**Task requirements**
When you come to a picture, pass over it, and set down the entries below exactly.

**Record set**
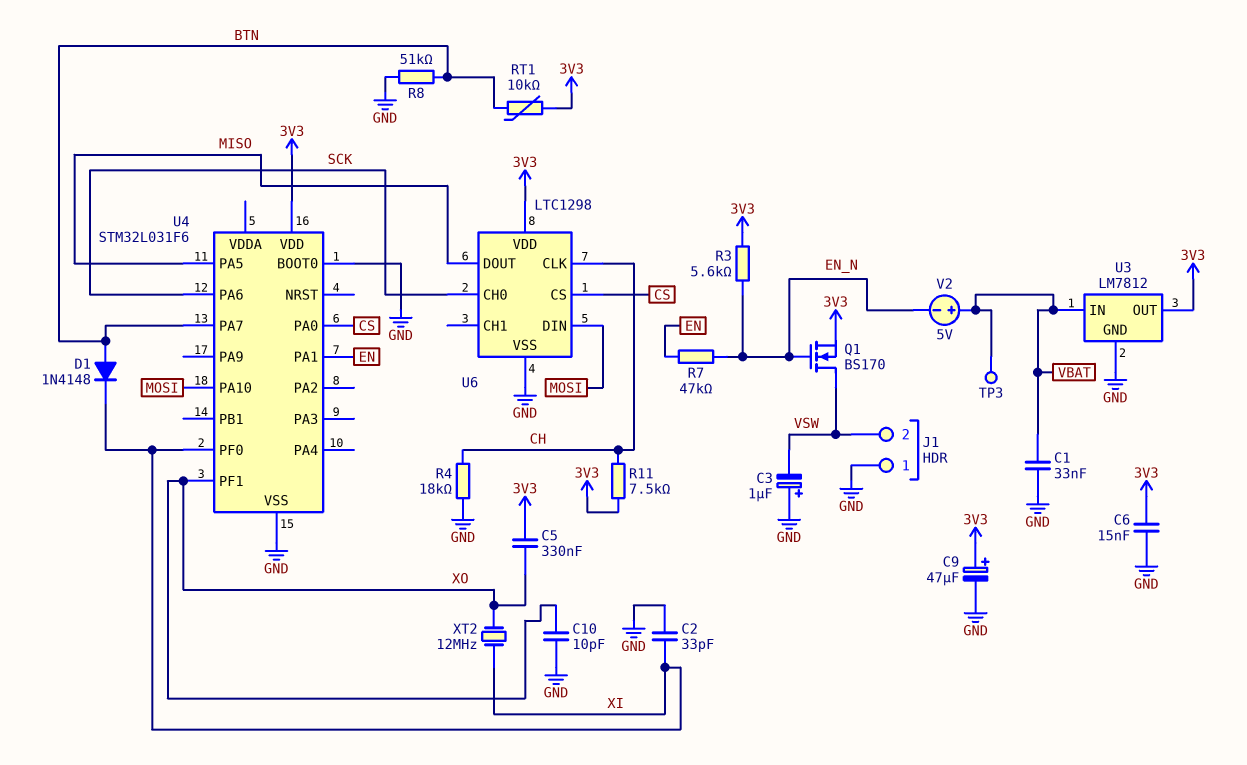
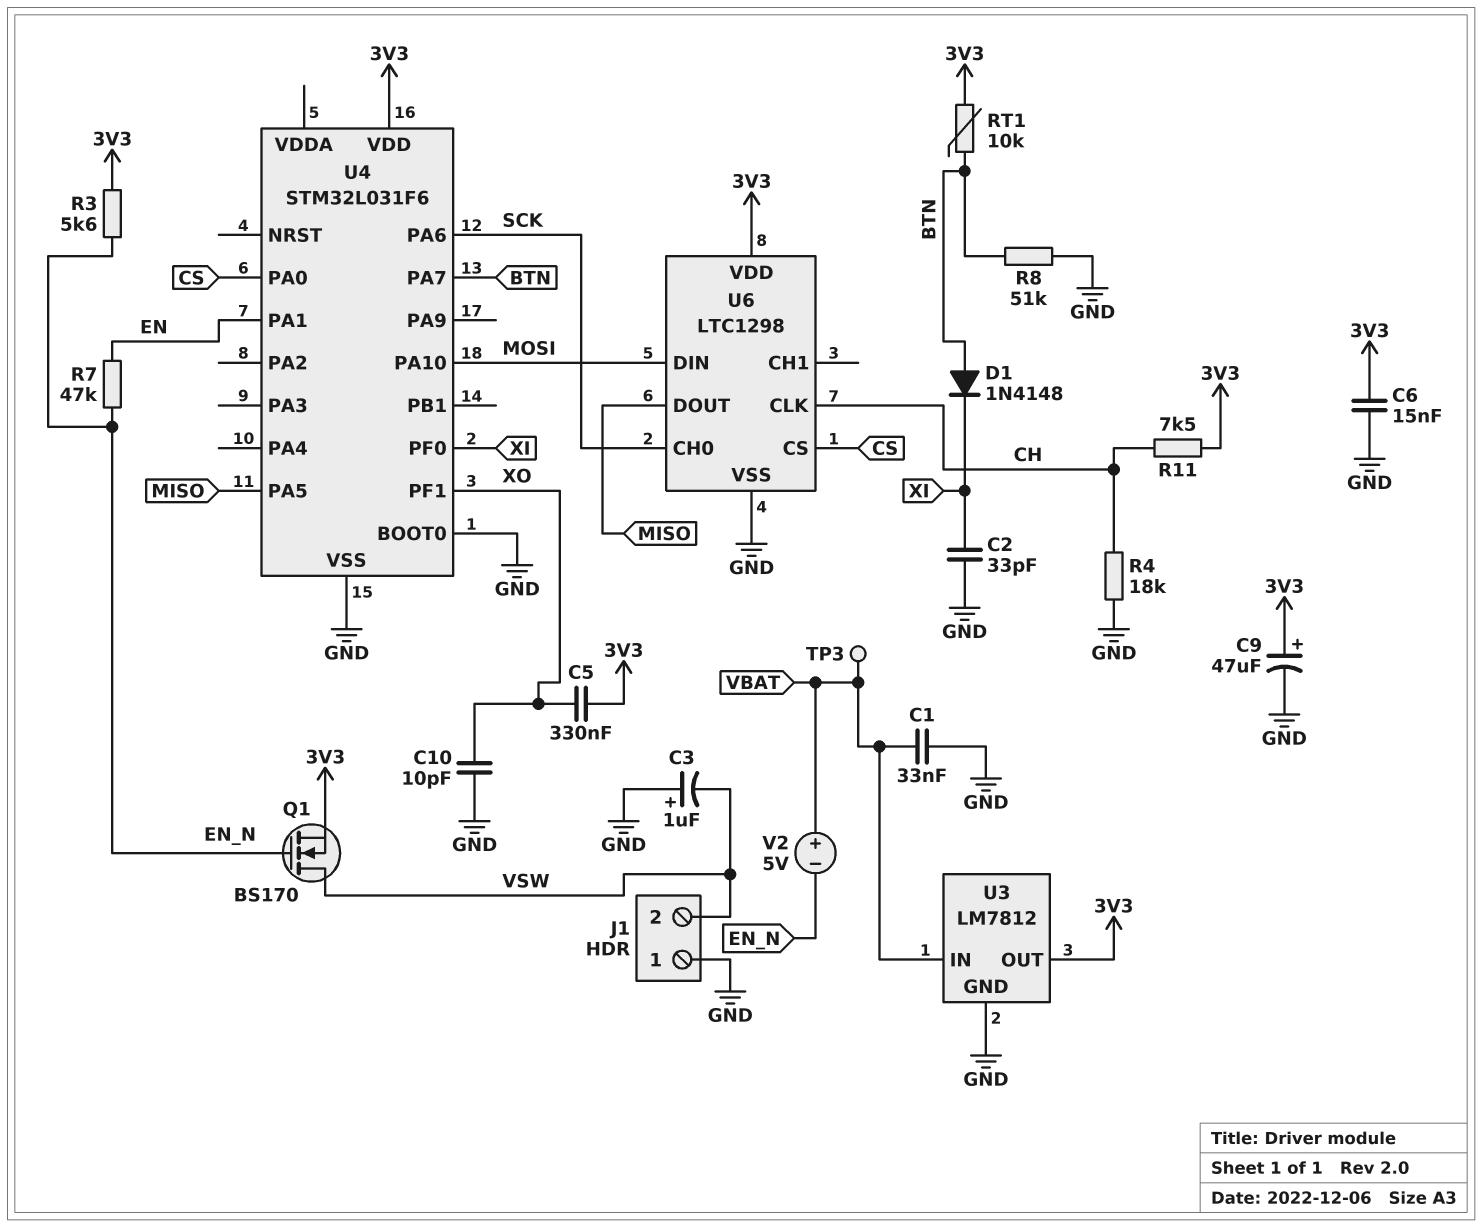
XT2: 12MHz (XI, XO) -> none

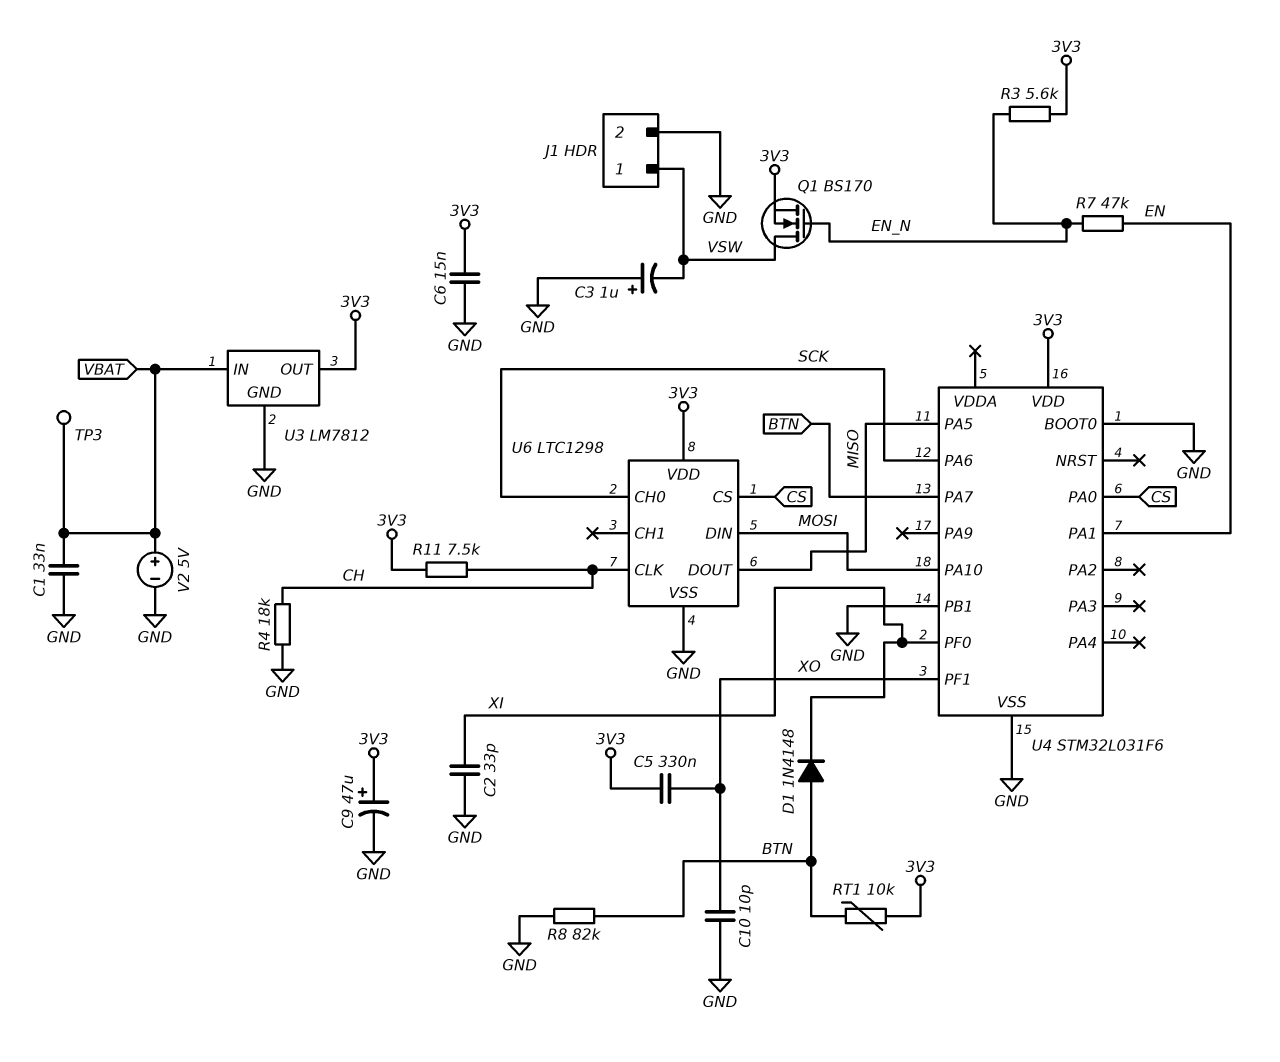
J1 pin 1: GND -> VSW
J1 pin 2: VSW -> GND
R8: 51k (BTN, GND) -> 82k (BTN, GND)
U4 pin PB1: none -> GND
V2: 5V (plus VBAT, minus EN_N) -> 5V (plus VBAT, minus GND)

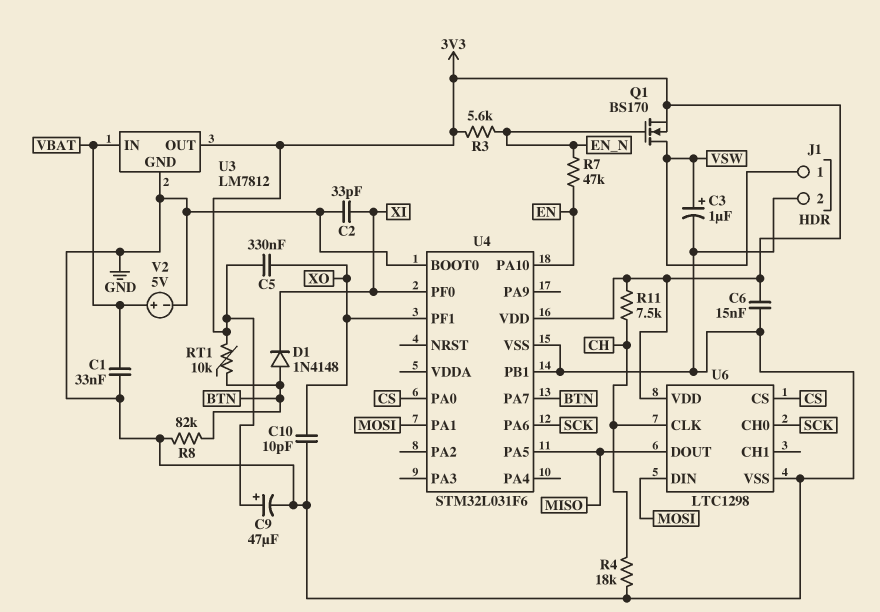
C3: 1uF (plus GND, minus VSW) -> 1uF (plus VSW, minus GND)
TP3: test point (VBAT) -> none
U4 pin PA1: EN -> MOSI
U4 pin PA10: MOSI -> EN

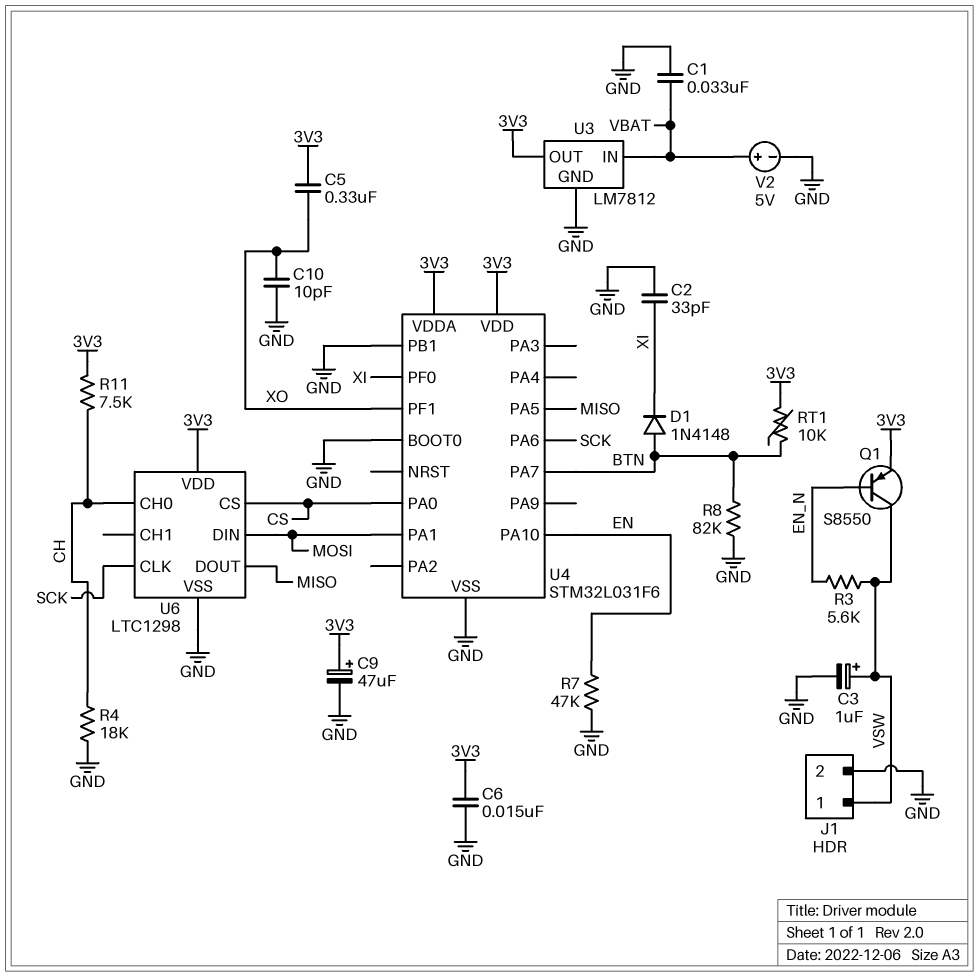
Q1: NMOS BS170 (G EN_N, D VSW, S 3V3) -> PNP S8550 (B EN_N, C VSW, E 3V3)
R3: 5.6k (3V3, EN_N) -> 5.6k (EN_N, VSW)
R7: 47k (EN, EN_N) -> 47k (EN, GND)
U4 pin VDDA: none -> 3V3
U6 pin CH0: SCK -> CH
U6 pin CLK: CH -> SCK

**Result**
XT2: 12MHz (XI, XO) -> none

J1 pin 1: GND -> VSW
J1 pin 2: VSW -> GND
R8: 51k (BTN, GND) -> 82k (BTN, GND)
U4 pin PB1: none -> GND
V2: 5V (plus VBAT, minus EN_N) -> 5V (plus VBAT, minus GND)

C3: 1uF (plus GND, minus VSW) -> 1uF (plus VSW, minus GND)
TP3: test point (VBAT) -> none
U4 pin PA1: EN -> MOSI
U4 pin PA10: MOSI -> EN

Q1: NMOS BS170 (G EN_N, D VSW, S 3V3) -> PNP S8550 (B EN_N, C VSW, E 3V3)
R3: 5.6k (3V3, EN_N) -> 5.6k (EN_N, VSW)
R7: 47k (EN, EN_N) -> 47k (EN, GND)
U4 pin VDDA: none -> 3V3
U6 pin CH0: SCK -> CH
U6 pin CLK: CH -> SCK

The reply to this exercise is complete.